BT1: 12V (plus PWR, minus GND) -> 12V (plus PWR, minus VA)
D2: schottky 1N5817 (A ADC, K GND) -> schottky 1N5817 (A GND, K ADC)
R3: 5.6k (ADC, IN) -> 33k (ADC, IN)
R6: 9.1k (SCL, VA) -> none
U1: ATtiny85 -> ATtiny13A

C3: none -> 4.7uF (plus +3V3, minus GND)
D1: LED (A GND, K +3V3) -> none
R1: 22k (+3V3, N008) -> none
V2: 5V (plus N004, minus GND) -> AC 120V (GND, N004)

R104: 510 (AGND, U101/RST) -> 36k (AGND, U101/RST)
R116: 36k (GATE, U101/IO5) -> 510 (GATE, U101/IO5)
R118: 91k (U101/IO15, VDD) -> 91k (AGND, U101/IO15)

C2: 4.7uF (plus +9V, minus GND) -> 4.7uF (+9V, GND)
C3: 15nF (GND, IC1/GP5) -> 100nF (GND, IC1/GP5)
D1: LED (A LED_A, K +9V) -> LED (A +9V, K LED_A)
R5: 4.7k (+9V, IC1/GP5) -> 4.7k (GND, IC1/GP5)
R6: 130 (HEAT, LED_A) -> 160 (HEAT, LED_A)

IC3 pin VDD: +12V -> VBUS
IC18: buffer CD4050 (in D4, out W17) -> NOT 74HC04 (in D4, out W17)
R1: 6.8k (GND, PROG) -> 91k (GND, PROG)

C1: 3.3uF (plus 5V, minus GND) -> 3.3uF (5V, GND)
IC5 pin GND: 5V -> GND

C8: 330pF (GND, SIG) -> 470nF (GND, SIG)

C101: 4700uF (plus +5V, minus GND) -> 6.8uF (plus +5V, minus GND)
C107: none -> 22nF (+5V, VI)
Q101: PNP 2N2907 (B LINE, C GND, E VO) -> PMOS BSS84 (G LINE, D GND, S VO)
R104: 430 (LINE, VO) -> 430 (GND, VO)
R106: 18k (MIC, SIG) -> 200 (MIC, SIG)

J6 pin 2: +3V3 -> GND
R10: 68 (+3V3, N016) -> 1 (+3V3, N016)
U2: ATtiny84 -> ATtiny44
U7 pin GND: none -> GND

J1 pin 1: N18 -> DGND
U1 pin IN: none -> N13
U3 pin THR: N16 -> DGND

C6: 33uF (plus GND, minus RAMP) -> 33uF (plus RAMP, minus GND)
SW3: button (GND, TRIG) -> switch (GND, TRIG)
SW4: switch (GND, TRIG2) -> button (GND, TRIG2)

***

Directions: Extract all of the data above without altering anything.

Exercise response:
BT1: 12V (plus PWR, minus GND) -> 12V (plus PWR, minus VA)
D2: schottky 1N5817 (A ADC, K GND) -> schottky 1N5817 (A GND, K ADC)
R3: 5.6k (ADC, IN) -> 33k (ADC, IN)
R6: 9.1k (SCL, VA) -> none
U1: ATtiny85 -> ATtiny13A

C3: none -> 4.7uF (plus +3V3, minus GND)
D1: LED (A GND, K +3V3) -> none
R1: 22k (+3V3, N008) -> none
V2: 5V (plus N004, minus GND) -> AC 120V (GND, N004)

R104: 510 (AGND, U101/RST) -> 36k (AGND, U101/RST)
R116: 36k (GATE, U101/IO5) -> 510 (GATE, U101/IO5)
R118: 91k (U101/IO15, VDD) -> 91k (AGND, U101/IO15)

C2: 4.7uF (plus +9V, minus GND) -> 4.7uF (+9V, GND)
C3: 15nF (GND, IC1/GP5) -> 100nF (GND, IC1/GP5)
D1: LED (A LED_A, K +9V) -> LED (A +9V, K LED_A)
R5: 4.7k (+9V, IC1/GP5) -> 4.7k (GND, IC1/GP5)
R6: 130 (HEAT, LED_A) -> 160 (HEAT, LED_A)

IC3 pin VDD: +12V -> VBUS
IC18: buffer CD4050 (in D4, out W17) -> NOT 74HC04 (in D4, out W17)
R1: 6.8k (GND, PROG) -> 91k (GND, PROG)

C1: 3.3uF (plus 5V, minus GND) -> 3.3uF (5V, GND)
IC5 pin GND: 5V -> GND

C8: 330pF (GND, SIG) -> 470nF (GND, SIG)

C101: 4700uF (plus +5V, minus GND) -> 6.8uF (plus +5V, minus GND)
C107: none -> 22nF (+5V, VI)
Q101: PNP 2N2907 (B LINE, C GND, E VO) -> PMOS BSS84 (G LINE, D GND, S VO)
R104: 430 (LINE, VO) -> 430 (GND, VO)
R106: 18k (MIC, SIG) -> 200 (MIC, SIG)

J6 pin 2: +3V3 -> GND
R10: 68 (+3V3, N016) -> 1 (+3V3, N016)
U2: ATtiny84 -> ATtiny44
U7 pin GND: none -> GND

J1 pin 1: N18 -> DGND
U1 pin IN: none -> N13
U3 pin THR: N16 -> DGND

C6: 33uF (plus GND, minus RAMP) -> 33uF (plus RAMP, minus GND)
SW3: button (GND, TRIG) -> switch (GND, TRIG)
SW4: switch (GND, TRIG2) -> button (GND, TRIG2)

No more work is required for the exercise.